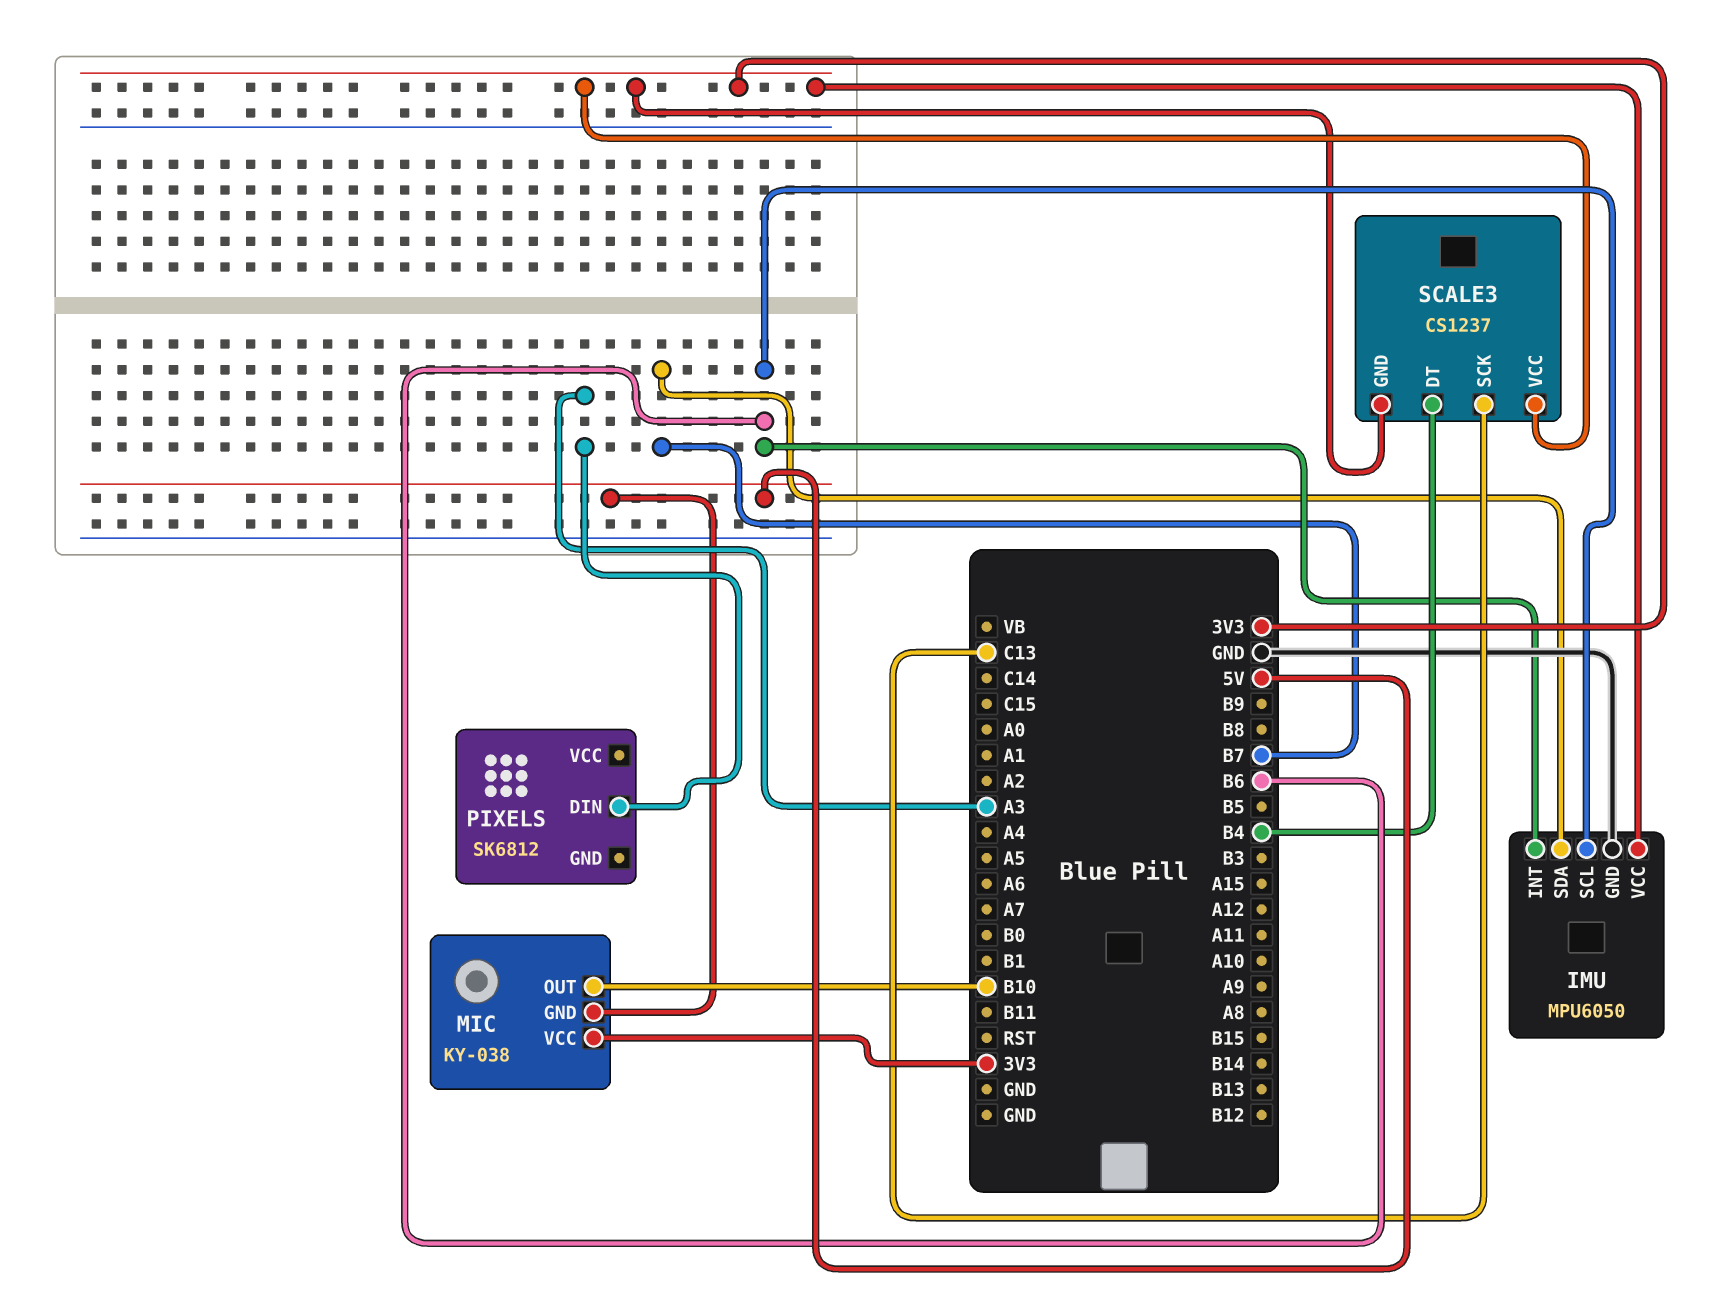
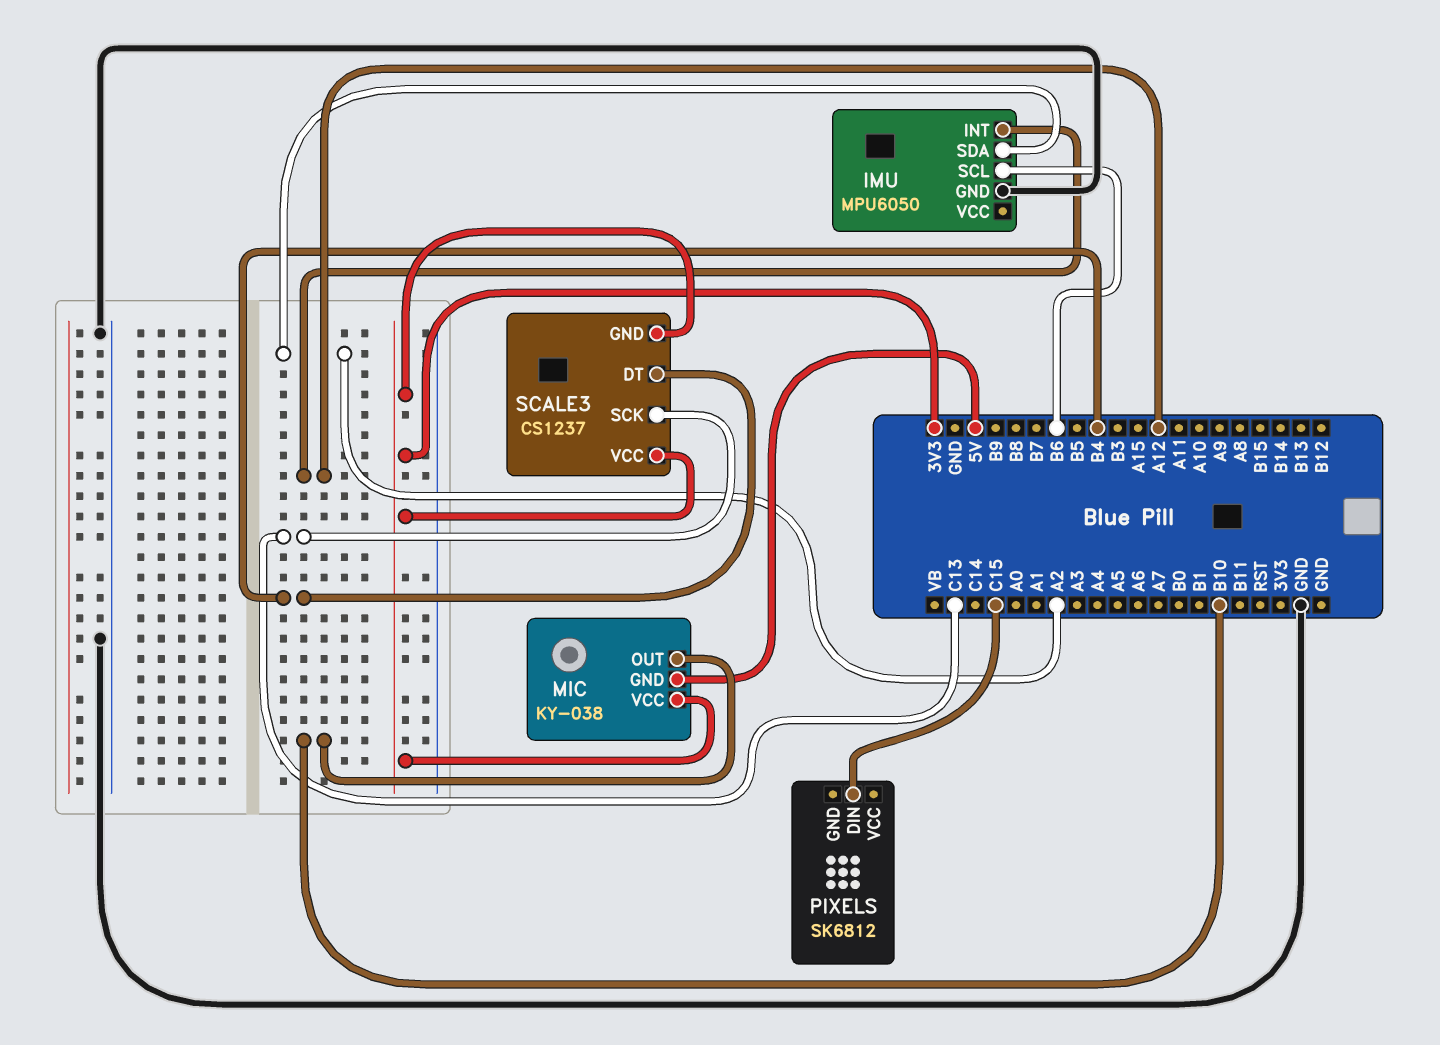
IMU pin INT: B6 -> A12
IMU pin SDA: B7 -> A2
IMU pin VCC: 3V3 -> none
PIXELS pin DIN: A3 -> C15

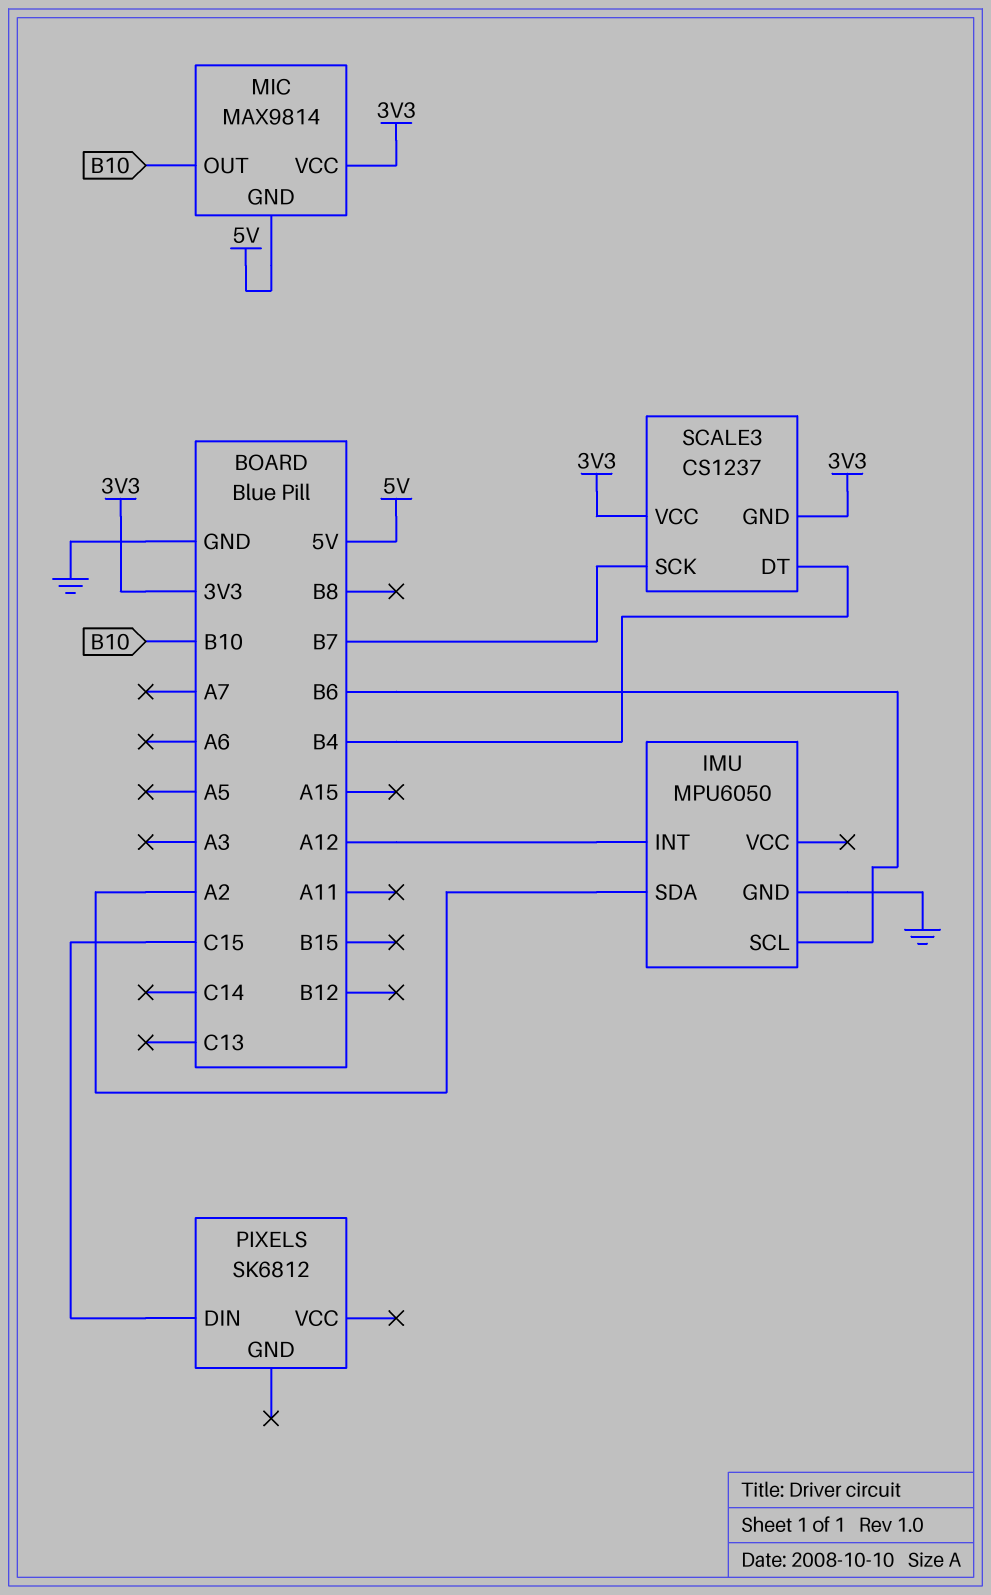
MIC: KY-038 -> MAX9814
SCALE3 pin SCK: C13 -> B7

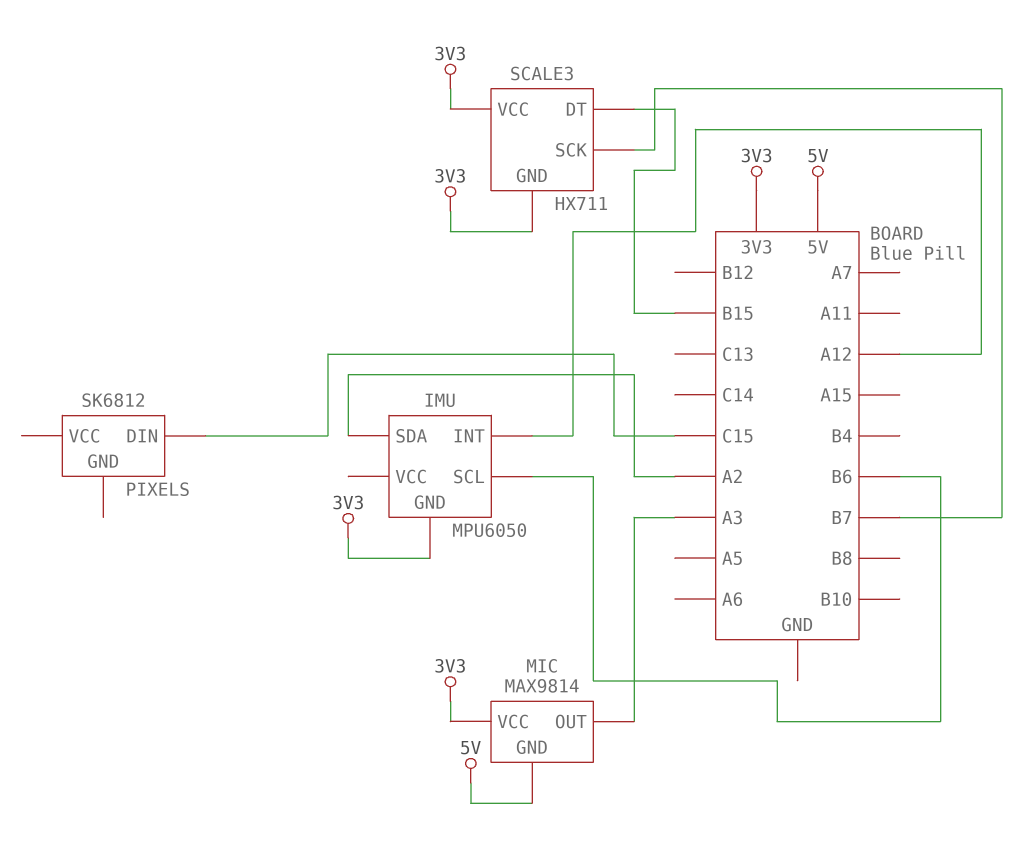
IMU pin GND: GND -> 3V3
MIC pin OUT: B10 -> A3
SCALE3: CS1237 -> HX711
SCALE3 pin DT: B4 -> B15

#### [TASK TO COMPLETE]
Everything from the line containing "MIC pin OUT: B10 -> A3" to the last line of the material above must be copied exactly, and only that.

#### [EXERCISE RESULT]
MIC pin OUT: B10 -> A3
SCALE3: CS1237 -> HX711
SCALE3 pin DT: B4 -> B15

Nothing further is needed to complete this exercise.